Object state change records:
==============================

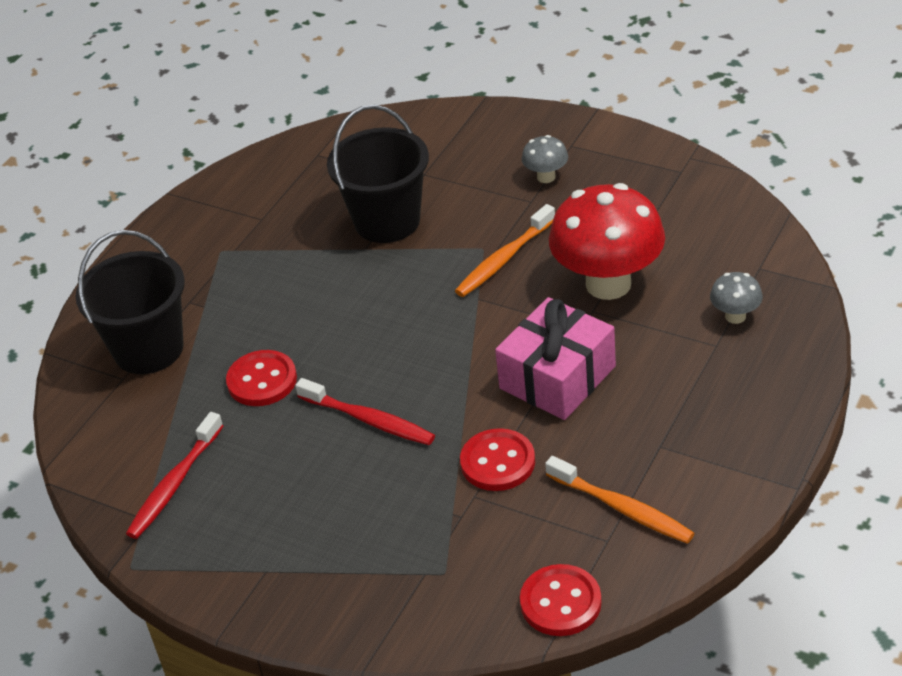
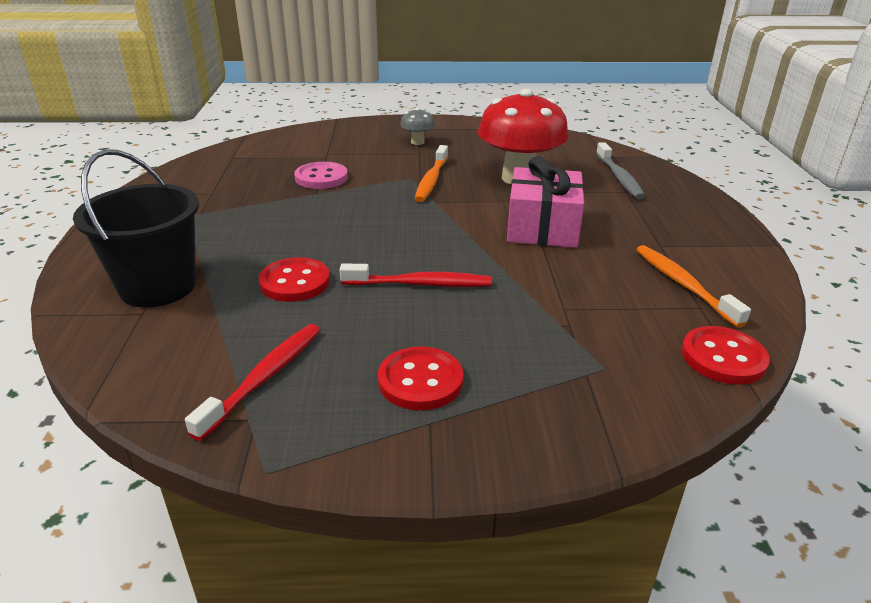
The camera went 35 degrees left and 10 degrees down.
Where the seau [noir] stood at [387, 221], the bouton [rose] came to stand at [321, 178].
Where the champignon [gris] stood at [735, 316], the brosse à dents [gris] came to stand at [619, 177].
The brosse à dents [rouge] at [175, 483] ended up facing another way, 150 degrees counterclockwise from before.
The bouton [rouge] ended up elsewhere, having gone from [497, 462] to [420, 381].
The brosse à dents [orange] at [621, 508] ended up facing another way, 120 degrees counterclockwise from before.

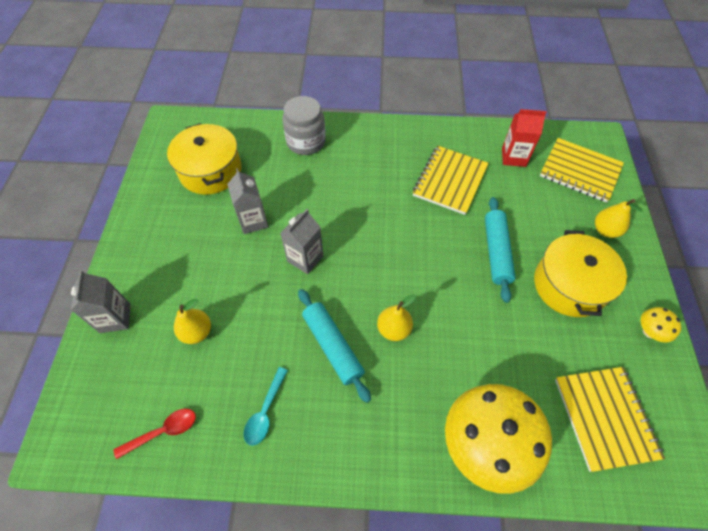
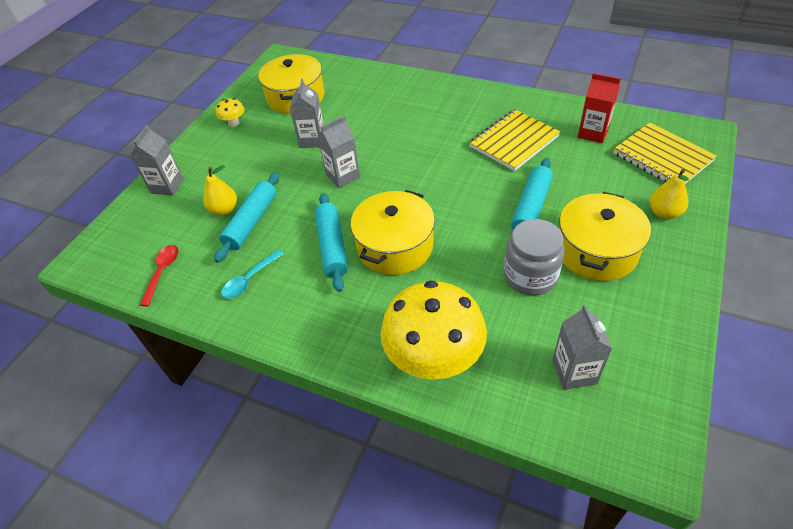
The camera went 25 degrees right and 10 degrees down.
The bocal [gris] ended up elsewhere, having gone from [306, 142] to [530, 276].
Where the poire [jaune] stood at [393, 329], the marmite [jaune] came to stand at [395, 246].
The champignon [jaune] ended up elsewhere, having gone from [649, 331] to [234, 123].
Where the carnet [jaune] stood at [605, 418], the brique de lait [gris] came to stand at [574, 372].
The cuillère [rouge] at [163, 431] ended up facing another way, 75 degrees counterclockwise from before.
The second view gained the rouleau à pâtisserie [turquoise] at [252, 222].

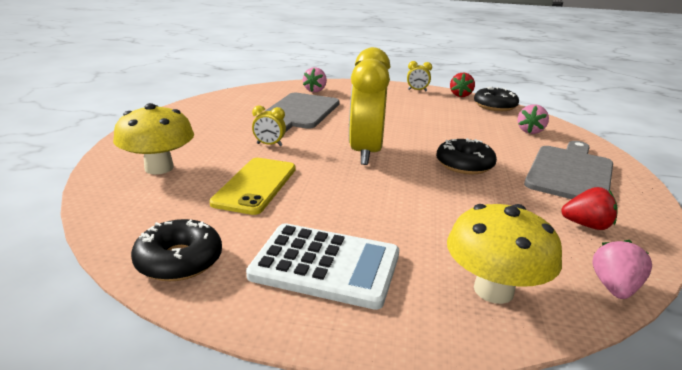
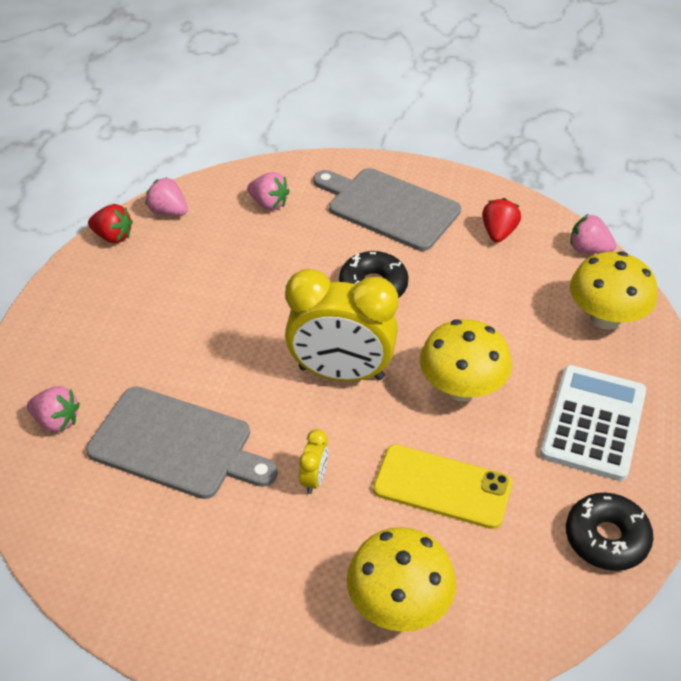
The camera went 85 degrees left and 20 degrees up.
The second view lost the réveil [jaune] at [417, 90].
Where the beignet [noir] stood at [495, 106], the fraise [rose] came to stand at [168, 211].
The second view gained the champignon [jaune] at [461, 388].

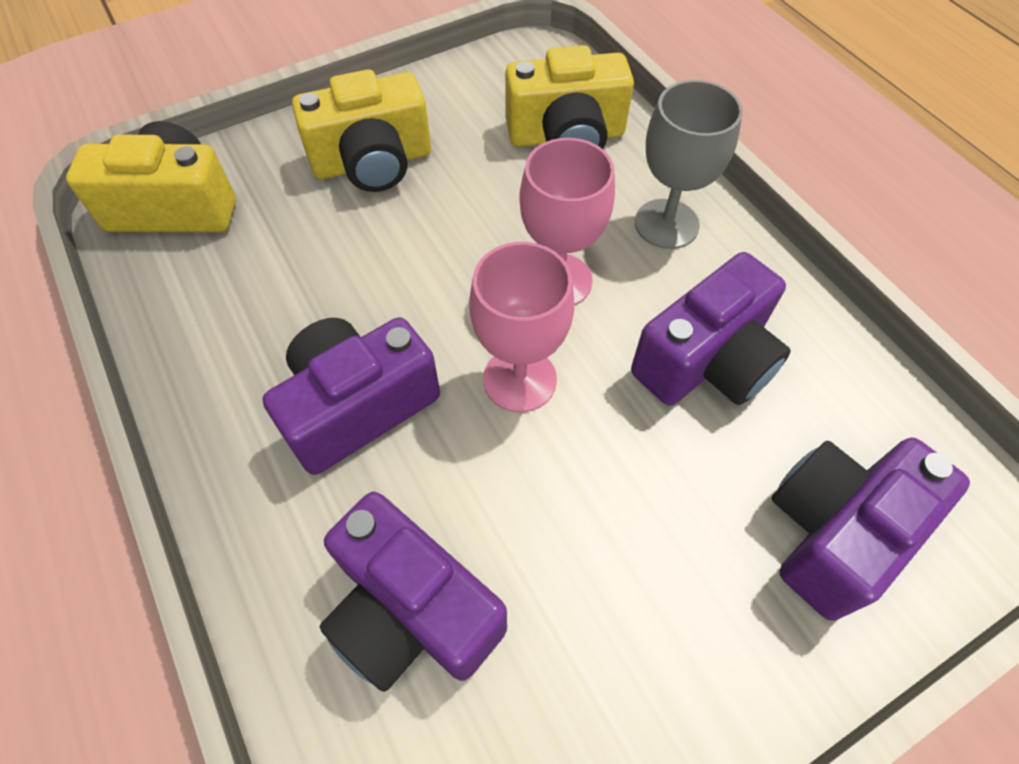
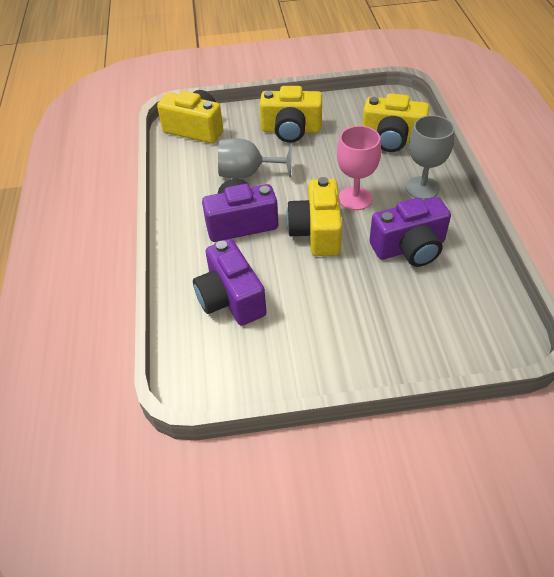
The camera went 25 degrees right and 10 degrees down.
Where the verre à pied [rose] stood at [519, 379], the appareil photo [jaune] came to stand at [316, 232].
The second view lost the appareil photo [violet] at [835, 532].
The second view gained the verre à pied [gris] at [247, 174].

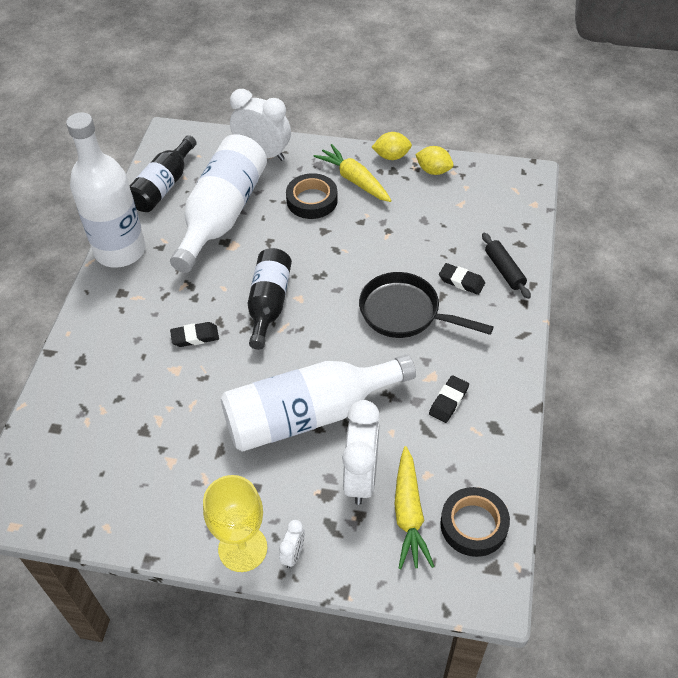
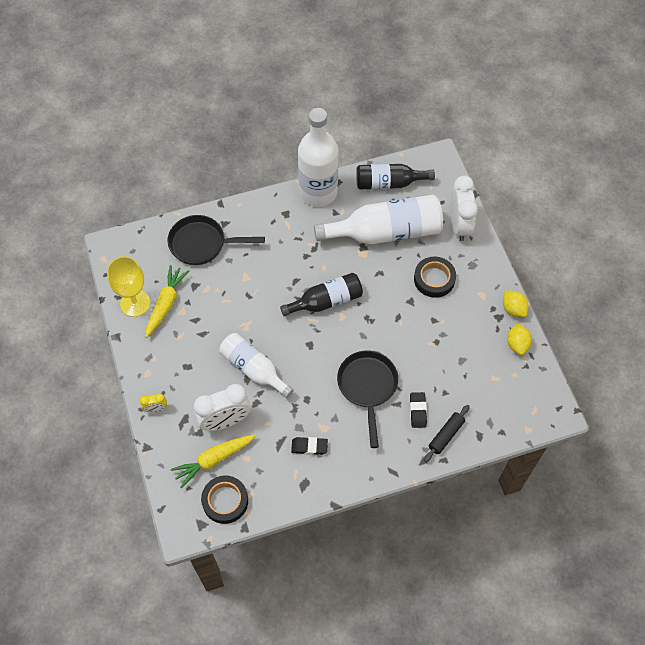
The camera went 60 degrees right and 10 degrees up.
The carotte [jaune] ended up elsewhere, having gone from [355, 180] to [166, 304].
The second view lost the gomme [noir] at [195, 337].
The size of the bouteille [blanc] at [308, 415] changed by a factor of 0.63.
The verre à pied [jaune] ended up elsewhere, having gone from [242, 548] to [135, 303].
What was the réveil [blanc] at [293, 554] turned into the réveil [jaune] at [156, 409].
The second view gained the poêle [noir] at [202, 244].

==============================

- _Assigned task_
Which lines above contain the word "went"? Show each of them.

- _Exercise output_
The camera went 35 degrees left and 10 degrees down.
The camera went 25 degrees right and 10 degrees down.
The camera went 85 degrees left and 20 degrees up.
The camera went 25 degrees right and 10 degrees down.
The camera went 60 degrees right and 10 degrees up.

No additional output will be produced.